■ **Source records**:
################

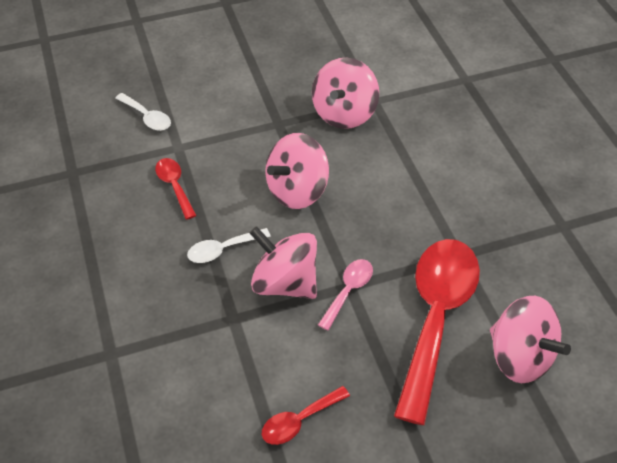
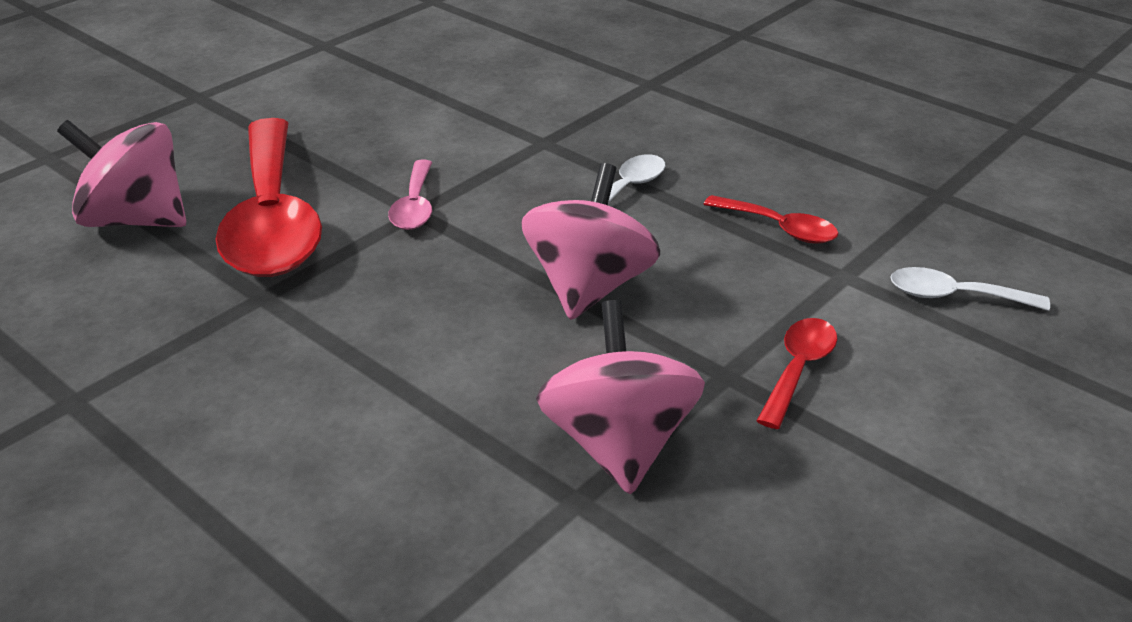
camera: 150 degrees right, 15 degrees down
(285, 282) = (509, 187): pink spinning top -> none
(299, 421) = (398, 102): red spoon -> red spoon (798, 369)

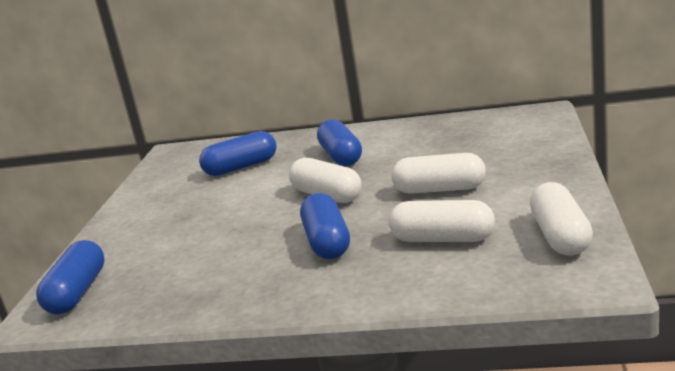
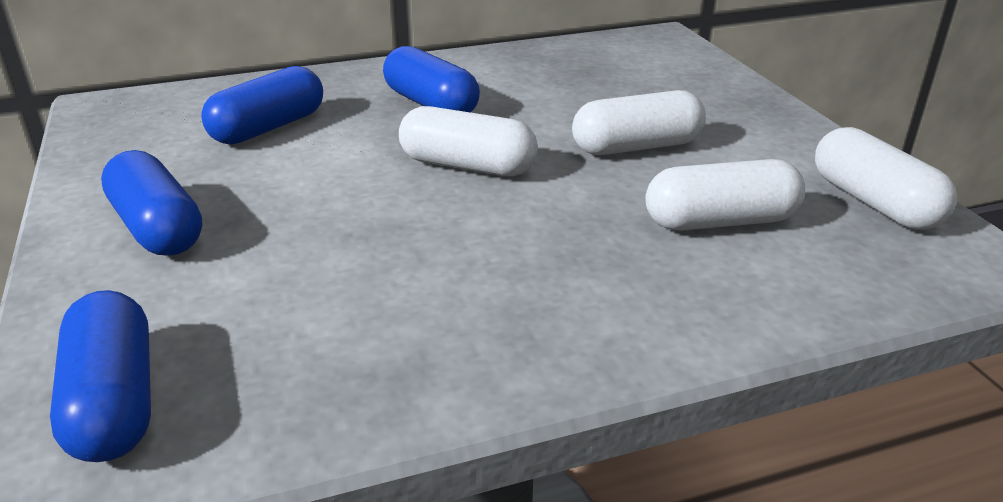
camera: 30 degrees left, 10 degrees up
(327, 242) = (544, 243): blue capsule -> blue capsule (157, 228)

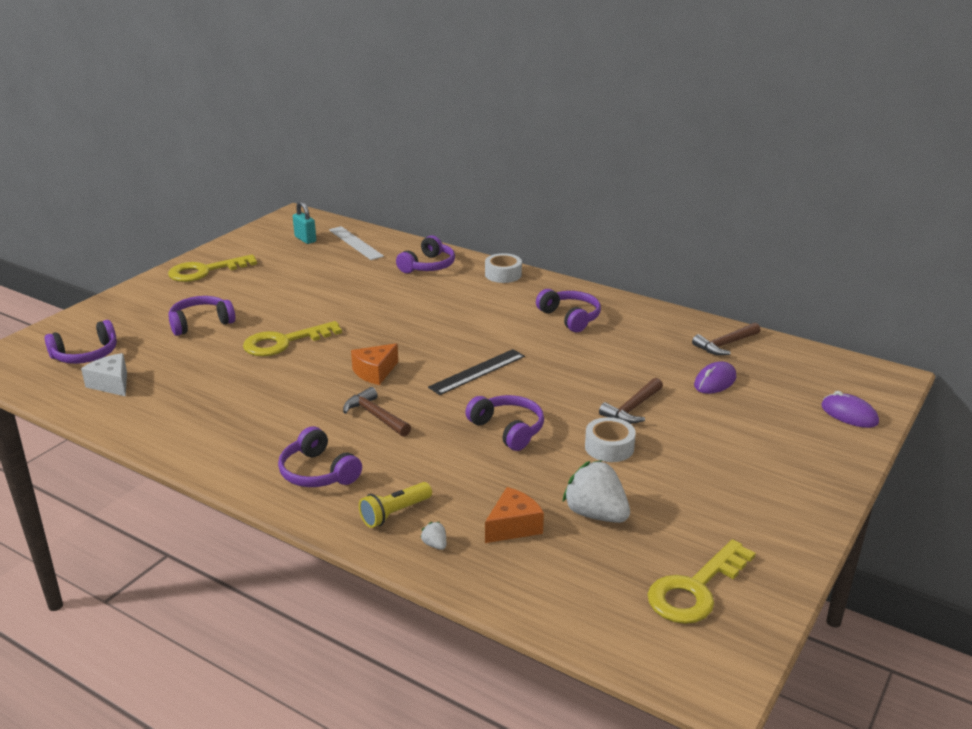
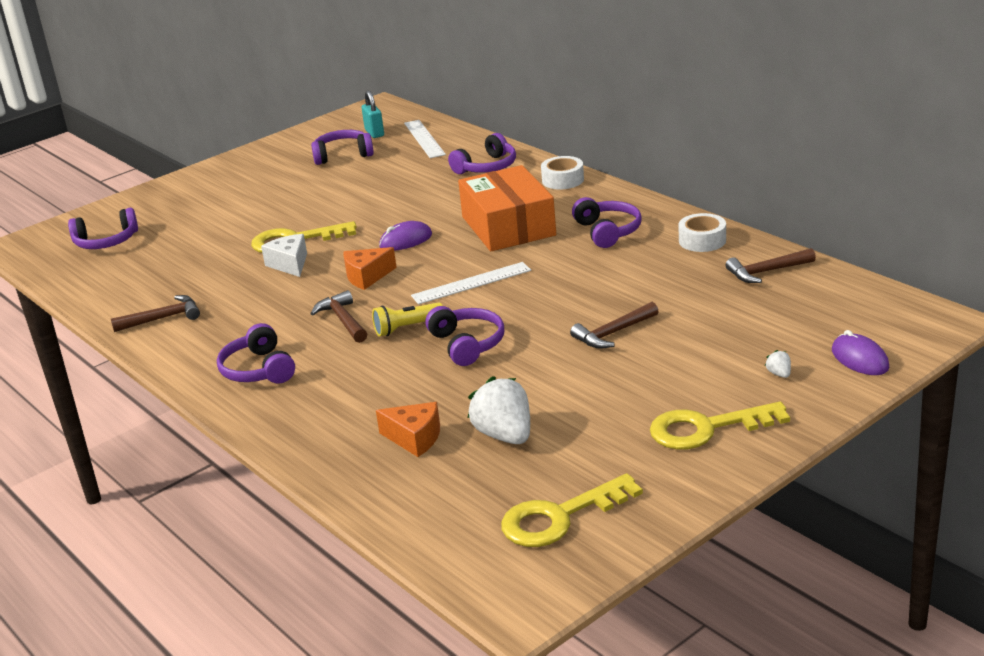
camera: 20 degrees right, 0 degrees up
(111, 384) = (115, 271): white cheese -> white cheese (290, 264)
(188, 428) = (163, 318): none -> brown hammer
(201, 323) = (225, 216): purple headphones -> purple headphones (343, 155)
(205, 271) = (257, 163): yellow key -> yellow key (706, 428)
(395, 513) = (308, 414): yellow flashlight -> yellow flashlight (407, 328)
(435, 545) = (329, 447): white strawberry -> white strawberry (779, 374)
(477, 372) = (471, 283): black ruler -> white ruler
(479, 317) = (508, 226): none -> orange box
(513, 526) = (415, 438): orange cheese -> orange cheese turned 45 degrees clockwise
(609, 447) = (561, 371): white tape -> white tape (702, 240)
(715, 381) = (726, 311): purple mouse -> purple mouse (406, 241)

################

From the records above, pull every line that has the string "orange" and copy it.

(479, 317) = (508, 226): none -> orange box
(513, 526) = (415, 438): orange cheese -> orange cheese turned 45 degrees clockwise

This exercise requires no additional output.